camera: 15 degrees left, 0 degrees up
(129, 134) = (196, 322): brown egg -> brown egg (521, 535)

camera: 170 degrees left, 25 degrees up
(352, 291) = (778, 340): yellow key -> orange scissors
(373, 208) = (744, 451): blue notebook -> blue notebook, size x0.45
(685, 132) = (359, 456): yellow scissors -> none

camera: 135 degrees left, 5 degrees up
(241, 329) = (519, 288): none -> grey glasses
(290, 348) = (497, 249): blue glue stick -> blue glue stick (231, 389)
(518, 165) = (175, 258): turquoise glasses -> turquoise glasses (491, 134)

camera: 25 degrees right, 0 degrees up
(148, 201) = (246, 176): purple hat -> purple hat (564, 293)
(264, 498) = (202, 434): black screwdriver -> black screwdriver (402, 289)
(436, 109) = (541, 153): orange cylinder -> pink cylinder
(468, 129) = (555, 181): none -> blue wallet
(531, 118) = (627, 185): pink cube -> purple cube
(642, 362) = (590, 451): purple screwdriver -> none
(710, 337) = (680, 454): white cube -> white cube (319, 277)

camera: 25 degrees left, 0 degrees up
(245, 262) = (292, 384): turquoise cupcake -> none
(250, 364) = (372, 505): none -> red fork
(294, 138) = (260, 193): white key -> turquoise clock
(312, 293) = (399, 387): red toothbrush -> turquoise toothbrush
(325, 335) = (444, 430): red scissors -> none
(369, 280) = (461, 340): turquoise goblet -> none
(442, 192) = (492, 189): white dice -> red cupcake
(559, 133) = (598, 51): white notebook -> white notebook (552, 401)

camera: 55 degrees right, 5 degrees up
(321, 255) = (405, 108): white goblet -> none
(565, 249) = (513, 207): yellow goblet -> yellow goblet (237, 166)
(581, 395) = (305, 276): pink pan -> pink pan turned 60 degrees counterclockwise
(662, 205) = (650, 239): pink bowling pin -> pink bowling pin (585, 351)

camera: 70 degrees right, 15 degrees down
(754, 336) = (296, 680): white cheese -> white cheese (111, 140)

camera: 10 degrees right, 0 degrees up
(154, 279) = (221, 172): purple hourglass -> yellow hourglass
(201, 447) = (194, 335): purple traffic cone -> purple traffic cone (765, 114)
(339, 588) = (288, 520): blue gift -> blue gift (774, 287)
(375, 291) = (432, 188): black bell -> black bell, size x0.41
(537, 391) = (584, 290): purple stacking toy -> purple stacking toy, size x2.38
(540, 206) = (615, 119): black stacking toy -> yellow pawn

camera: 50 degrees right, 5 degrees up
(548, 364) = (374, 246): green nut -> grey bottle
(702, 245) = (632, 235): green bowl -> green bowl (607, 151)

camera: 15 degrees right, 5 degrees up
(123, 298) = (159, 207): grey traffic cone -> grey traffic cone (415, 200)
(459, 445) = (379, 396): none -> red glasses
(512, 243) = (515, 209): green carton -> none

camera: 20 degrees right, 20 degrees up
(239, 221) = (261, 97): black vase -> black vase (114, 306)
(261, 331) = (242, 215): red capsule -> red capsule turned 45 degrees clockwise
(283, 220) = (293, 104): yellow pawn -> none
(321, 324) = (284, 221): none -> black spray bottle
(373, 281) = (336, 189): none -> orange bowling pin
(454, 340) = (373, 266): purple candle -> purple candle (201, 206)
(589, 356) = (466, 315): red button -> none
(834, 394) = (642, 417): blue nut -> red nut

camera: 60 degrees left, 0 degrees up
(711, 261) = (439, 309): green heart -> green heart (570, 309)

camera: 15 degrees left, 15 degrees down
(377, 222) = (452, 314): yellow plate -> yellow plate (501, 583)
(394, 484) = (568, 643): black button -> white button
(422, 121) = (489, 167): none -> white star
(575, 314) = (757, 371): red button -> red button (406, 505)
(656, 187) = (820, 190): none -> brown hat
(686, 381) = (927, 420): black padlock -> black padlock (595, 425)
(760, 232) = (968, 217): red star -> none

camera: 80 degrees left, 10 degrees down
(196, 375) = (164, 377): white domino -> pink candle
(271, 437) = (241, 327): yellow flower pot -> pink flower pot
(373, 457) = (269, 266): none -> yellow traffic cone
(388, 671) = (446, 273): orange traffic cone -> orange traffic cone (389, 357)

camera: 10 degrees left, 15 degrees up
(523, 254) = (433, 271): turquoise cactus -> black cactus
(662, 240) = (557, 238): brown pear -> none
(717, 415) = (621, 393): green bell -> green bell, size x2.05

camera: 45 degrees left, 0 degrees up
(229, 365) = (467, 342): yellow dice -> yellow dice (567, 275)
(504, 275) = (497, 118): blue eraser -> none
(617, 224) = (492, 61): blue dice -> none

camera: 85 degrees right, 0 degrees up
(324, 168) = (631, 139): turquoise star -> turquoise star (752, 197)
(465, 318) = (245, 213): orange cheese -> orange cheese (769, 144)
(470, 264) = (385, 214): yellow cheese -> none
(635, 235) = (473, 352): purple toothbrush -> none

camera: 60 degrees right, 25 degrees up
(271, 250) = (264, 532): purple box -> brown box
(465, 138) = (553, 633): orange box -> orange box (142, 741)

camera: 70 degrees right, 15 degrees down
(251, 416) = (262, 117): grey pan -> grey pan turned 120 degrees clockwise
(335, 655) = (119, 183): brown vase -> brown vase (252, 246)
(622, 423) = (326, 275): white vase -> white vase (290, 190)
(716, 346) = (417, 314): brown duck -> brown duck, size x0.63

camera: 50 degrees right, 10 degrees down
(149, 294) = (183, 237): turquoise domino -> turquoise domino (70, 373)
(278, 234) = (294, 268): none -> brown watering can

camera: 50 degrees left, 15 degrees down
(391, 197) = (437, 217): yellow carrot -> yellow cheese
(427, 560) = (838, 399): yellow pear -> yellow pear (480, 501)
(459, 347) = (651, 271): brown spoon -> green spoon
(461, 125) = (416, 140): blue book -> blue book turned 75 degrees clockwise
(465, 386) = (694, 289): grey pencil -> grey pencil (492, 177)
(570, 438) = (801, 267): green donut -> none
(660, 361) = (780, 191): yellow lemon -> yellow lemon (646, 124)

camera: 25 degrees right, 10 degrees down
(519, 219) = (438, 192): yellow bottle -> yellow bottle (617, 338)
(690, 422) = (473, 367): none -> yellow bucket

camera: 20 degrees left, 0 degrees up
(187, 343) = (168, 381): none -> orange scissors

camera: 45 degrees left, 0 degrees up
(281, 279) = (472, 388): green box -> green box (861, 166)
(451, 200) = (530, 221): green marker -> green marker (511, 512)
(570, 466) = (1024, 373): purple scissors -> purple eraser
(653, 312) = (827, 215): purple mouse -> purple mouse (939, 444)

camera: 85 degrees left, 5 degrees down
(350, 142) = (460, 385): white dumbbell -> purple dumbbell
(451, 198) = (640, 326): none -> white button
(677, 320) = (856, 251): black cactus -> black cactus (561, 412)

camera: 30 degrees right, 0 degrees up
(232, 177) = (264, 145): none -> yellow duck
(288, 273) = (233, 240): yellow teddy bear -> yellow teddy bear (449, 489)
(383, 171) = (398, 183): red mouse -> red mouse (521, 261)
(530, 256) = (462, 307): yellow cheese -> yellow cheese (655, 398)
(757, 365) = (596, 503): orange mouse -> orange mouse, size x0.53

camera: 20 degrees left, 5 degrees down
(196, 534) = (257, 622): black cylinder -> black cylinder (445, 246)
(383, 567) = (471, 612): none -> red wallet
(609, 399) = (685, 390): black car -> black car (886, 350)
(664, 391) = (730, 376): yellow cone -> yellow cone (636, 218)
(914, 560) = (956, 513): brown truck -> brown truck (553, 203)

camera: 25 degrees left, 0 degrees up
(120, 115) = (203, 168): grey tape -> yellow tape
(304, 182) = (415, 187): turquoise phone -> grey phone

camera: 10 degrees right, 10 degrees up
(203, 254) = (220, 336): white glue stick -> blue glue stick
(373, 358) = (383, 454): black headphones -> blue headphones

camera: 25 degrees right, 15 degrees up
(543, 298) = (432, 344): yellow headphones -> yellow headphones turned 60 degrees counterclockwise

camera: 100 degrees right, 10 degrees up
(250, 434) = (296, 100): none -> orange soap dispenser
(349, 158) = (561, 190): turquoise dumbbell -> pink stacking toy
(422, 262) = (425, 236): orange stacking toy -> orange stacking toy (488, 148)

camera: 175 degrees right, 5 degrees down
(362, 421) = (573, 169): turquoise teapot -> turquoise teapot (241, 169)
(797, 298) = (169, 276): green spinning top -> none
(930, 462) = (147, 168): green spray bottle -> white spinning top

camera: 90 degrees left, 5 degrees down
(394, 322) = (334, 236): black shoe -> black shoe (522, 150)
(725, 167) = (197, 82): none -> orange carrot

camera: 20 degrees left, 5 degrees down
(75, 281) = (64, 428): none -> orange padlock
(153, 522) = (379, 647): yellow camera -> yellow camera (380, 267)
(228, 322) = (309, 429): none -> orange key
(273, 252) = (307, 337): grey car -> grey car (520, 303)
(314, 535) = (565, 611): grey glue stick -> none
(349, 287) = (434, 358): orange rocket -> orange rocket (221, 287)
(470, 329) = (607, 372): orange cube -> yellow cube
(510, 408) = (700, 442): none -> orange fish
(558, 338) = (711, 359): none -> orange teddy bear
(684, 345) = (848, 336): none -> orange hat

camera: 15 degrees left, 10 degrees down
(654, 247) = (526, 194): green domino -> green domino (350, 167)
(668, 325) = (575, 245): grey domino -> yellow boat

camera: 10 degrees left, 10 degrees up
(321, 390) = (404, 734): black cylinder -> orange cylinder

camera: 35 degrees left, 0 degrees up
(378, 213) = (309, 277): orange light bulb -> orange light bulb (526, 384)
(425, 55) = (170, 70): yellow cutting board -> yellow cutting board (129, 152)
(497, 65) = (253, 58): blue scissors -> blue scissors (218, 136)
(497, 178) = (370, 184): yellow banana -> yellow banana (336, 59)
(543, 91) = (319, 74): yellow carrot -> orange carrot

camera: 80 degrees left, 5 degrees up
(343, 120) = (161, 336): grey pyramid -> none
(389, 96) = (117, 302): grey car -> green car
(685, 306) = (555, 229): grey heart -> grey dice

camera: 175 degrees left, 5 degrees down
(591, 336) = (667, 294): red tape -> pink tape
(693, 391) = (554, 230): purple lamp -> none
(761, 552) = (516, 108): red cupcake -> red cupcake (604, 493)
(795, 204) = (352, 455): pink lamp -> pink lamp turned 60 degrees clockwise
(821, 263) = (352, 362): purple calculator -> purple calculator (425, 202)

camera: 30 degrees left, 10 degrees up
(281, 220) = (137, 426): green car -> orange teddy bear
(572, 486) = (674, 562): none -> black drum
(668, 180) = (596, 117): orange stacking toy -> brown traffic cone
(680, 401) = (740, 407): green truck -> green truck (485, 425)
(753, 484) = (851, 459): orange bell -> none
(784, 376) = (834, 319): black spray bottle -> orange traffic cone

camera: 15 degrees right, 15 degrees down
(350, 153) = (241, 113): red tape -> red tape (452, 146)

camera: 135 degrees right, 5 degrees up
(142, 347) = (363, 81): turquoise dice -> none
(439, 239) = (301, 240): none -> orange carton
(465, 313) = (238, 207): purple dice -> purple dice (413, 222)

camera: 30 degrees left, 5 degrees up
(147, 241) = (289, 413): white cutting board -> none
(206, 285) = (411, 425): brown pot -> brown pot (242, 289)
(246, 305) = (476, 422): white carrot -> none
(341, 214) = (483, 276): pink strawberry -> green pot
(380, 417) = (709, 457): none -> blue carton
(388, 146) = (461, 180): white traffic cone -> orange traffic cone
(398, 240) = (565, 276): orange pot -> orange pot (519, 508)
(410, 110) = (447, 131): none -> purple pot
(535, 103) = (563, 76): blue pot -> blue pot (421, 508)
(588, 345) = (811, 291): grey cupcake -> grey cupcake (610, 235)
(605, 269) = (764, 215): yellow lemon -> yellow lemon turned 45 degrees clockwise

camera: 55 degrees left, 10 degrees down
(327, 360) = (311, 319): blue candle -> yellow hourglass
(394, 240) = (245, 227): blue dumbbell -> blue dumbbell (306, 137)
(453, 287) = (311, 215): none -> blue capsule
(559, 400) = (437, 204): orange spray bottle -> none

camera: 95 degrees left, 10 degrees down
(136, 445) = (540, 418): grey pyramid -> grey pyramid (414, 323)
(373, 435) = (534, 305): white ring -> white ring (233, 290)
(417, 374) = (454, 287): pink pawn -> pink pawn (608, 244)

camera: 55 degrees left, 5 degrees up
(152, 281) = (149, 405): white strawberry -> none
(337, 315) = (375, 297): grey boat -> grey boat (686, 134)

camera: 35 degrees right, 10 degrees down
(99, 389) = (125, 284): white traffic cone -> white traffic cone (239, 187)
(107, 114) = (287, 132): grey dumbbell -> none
==================================================
- ASSIGNMENT -
Search the entries for "strawberry" and copy out each line that has it.

- YOUR RESPONSE -
(341, 214) = (483, 276): pink strawberry -> green pot
(152, 281) = (149, 405): white strawberry -> none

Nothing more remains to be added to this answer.